Prompt
Your response must be an exact transcription of the lines from the one containing "EMERALD APPLE FRUIT [492" through the final line of the data.

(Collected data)
■ ■ ■ ■
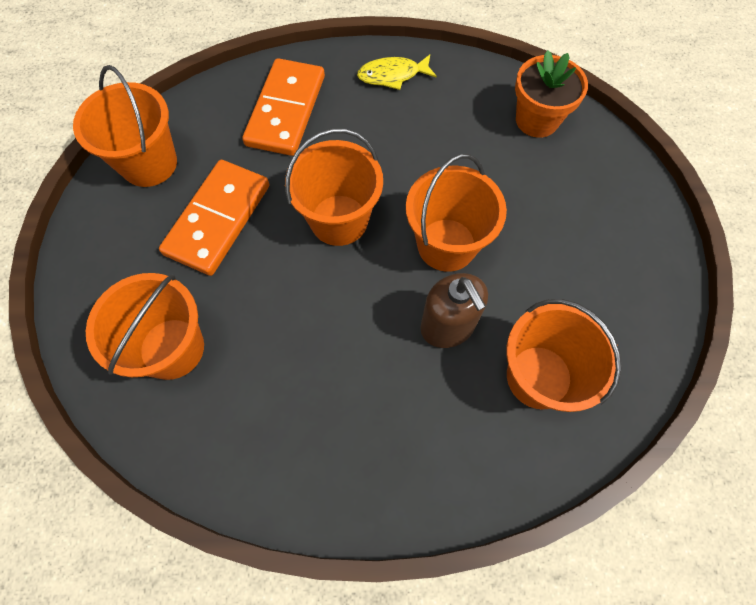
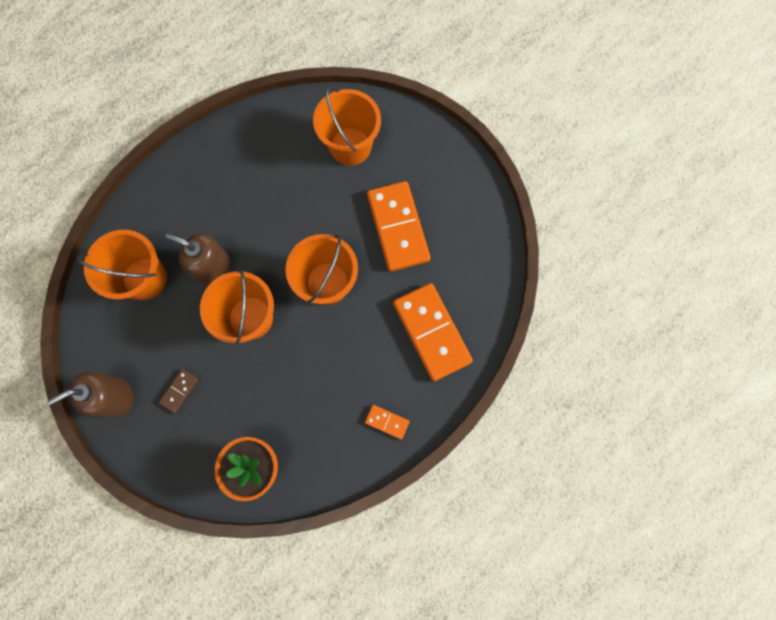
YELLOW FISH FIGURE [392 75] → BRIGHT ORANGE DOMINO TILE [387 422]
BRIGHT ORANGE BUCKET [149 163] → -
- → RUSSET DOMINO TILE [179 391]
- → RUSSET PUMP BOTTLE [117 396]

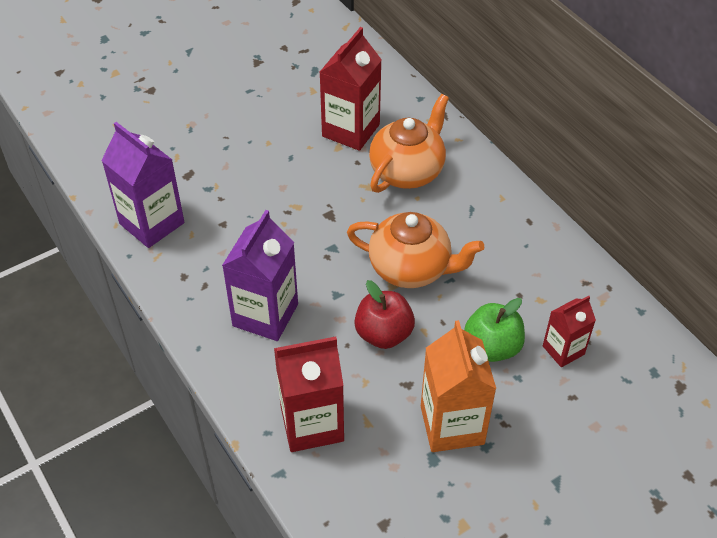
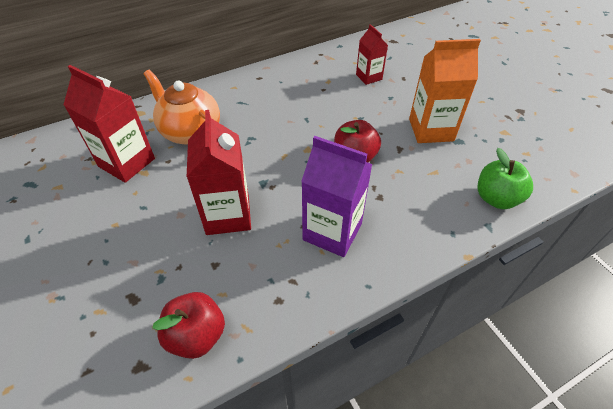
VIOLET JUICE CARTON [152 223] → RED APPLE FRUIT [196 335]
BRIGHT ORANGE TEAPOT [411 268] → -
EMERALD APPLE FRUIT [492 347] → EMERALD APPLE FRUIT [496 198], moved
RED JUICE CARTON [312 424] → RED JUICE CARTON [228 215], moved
■ ■ ■ ■
Answer box
EMERALD APPLE FRUIT [492 347] → EMERALD APPLE FRUIT [496 198], moved
RED JUICE CARTON [312 424] → RED JUICE CARTON [228 215], moved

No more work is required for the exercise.